▶ [SHORT TASK] Show each line of the records in which the string "acciaccatura" appears.

▶ [RECORDS FOR THE EXERCISE]
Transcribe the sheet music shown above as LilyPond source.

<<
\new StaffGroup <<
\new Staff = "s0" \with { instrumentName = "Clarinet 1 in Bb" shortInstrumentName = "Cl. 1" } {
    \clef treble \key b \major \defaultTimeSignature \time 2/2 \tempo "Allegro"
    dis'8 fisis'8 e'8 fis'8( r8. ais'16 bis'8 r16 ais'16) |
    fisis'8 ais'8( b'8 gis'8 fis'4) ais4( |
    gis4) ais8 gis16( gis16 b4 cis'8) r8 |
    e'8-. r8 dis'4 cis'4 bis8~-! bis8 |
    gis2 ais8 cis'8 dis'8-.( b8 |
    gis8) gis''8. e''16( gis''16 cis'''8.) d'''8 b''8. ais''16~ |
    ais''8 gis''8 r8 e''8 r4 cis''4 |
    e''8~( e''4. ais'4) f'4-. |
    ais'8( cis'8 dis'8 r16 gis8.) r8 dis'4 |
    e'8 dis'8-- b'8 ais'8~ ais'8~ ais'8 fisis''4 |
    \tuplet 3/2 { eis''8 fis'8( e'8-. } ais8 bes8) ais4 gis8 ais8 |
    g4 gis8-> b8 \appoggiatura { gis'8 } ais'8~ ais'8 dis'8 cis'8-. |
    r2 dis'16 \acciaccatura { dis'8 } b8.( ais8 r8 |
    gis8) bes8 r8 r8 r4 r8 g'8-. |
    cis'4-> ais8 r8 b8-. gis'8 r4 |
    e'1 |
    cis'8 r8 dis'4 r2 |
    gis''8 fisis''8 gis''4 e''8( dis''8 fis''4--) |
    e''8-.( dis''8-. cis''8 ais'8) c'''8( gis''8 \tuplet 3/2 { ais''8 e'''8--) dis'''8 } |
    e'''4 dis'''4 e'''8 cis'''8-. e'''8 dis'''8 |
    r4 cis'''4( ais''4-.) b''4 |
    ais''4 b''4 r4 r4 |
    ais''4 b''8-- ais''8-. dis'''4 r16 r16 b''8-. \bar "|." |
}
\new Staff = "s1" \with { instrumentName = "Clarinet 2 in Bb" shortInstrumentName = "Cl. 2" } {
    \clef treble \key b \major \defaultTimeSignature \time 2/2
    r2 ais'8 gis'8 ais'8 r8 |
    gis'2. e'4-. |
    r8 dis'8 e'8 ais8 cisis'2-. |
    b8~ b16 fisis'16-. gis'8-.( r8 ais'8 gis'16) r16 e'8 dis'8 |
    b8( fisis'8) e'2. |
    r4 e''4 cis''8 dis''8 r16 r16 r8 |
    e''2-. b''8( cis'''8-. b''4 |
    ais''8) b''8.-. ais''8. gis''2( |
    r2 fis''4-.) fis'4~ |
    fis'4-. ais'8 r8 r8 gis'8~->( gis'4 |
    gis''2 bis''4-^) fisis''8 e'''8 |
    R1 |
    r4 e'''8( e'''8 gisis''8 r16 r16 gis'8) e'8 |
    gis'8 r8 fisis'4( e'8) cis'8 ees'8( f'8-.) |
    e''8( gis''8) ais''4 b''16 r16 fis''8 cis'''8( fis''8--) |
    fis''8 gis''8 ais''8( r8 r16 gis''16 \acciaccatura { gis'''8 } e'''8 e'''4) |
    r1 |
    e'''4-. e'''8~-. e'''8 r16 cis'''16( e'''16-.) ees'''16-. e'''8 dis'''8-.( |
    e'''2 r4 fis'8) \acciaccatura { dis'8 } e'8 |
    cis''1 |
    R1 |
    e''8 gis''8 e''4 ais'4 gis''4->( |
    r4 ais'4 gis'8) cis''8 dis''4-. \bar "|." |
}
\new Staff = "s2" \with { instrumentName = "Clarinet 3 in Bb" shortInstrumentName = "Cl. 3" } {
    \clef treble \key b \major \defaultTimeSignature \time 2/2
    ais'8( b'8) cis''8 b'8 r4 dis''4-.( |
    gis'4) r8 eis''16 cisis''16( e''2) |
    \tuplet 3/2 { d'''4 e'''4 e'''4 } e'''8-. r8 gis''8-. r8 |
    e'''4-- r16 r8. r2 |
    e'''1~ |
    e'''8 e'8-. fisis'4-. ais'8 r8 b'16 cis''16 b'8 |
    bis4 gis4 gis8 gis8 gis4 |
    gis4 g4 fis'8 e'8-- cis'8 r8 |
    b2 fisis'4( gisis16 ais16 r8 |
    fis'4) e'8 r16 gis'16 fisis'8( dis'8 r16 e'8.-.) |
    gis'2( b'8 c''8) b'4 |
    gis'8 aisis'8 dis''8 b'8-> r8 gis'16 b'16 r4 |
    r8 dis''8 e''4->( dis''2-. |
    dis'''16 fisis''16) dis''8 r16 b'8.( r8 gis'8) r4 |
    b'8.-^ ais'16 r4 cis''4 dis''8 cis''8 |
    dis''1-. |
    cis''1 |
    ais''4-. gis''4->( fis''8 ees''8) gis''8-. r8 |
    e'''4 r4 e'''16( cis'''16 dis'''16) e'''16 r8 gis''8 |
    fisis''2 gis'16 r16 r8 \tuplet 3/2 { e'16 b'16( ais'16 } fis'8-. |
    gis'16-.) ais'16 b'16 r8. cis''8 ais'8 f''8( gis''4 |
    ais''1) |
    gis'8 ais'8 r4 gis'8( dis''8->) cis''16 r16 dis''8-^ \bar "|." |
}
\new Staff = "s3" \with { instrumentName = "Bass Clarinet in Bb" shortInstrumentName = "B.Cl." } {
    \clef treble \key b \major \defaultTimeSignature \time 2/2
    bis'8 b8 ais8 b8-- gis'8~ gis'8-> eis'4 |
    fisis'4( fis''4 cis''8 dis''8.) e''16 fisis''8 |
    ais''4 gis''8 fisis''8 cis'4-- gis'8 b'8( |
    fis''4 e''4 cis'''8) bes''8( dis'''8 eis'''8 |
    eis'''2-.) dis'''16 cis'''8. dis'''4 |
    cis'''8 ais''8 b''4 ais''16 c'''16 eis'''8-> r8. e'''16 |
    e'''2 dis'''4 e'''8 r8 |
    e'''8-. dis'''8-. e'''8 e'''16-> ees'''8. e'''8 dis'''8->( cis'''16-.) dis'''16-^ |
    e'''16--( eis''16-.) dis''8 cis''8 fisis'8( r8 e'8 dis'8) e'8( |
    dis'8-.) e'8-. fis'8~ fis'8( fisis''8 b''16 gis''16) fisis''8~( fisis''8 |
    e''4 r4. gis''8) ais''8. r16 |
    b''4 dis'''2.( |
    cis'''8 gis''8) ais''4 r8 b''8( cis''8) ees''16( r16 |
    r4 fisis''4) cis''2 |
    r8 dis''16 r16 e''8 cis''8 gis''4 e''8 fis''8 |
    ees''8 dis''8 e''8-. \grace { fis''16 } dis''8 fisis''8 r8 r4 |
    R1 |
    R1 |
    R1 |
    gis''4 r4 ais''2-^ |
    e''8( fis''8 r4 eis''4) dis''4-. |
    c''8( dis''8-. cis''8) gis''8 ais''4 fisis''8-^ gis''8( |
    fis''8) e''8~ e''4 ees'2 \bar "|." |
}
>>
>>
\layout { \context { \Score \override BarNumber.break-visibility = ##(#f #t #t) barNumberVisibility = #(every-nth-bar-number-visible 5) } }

▶ [RESULT FOR THIS TASK]
    r2 dis'16 \acciaccatura { dis'8 } b8.( ais8 r8 |
    fis''8 gis''8 ais''8( r8 r16 gis''16 \acciaccatura { gis'''8 } e'''8 e'''4) |
    e'''2 r4 fis'8) \acciaccatura { dis'8 } e'8 |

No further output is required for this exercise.